◆ **Goal of the exercise**: Every line in the entries where "purple" is found should be copied.

◆ **Record excerpts**:

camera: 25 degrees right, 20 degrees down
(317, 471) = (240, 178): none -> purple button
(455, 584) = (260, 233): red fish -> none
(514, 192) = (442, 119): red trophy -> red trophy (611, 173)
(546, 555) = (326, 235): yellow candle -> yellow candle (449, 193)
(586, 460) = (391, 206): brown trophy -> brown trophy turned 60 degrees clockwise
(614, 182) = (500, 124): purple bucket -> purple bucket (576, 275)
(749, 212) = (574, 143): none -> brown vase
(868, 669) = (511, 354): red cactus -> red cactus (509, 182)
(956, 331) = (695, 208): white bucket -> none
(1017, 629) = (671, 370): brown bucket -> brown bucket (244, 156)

* * *

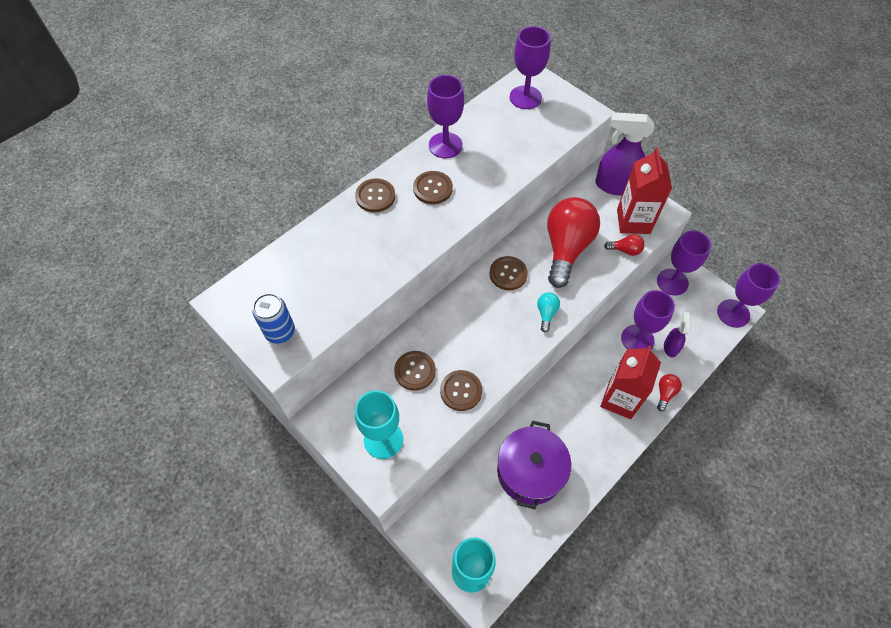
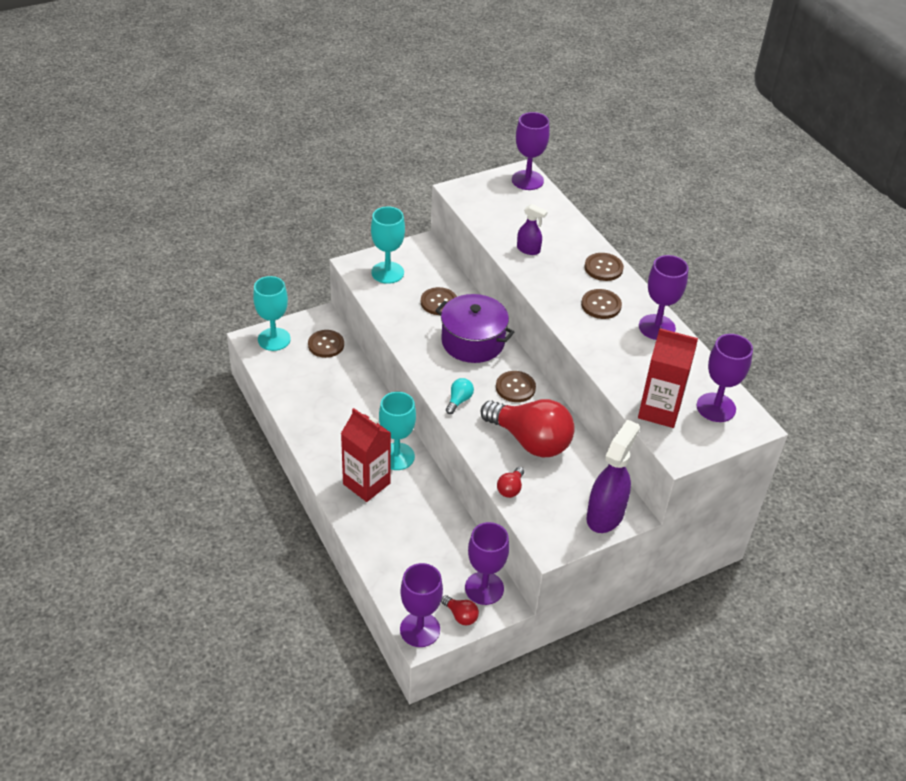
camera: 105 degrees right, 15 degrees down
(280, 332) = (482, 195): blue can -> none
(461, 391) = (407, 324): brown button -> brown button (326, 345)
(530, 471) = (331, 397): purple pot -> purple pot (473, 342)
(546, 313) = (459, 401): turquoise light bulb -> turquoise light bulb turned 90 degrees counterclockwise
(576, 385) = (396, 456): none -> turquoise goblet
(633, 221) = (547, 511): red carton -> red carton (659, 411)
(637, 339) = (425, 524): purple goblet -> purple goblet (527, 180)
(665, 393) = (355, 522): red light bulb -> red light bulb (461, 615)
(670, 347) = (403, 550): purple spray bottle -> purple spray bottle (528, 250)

◆ **Task solution**:
(317, 471) = (240, 178): none -> purple button
(614, 182) = (500, 124): purple bucket -> purple bucket (576, 275)
(530, 471) = (331, 397): purple pot -> purple pot (473, 342)
(637, 339) = (425, 524): purple goblet -> purple goblet (527, 180)
(670, 347) = (403, 550): purple spray bottle -> purple spray bottle (528, 250)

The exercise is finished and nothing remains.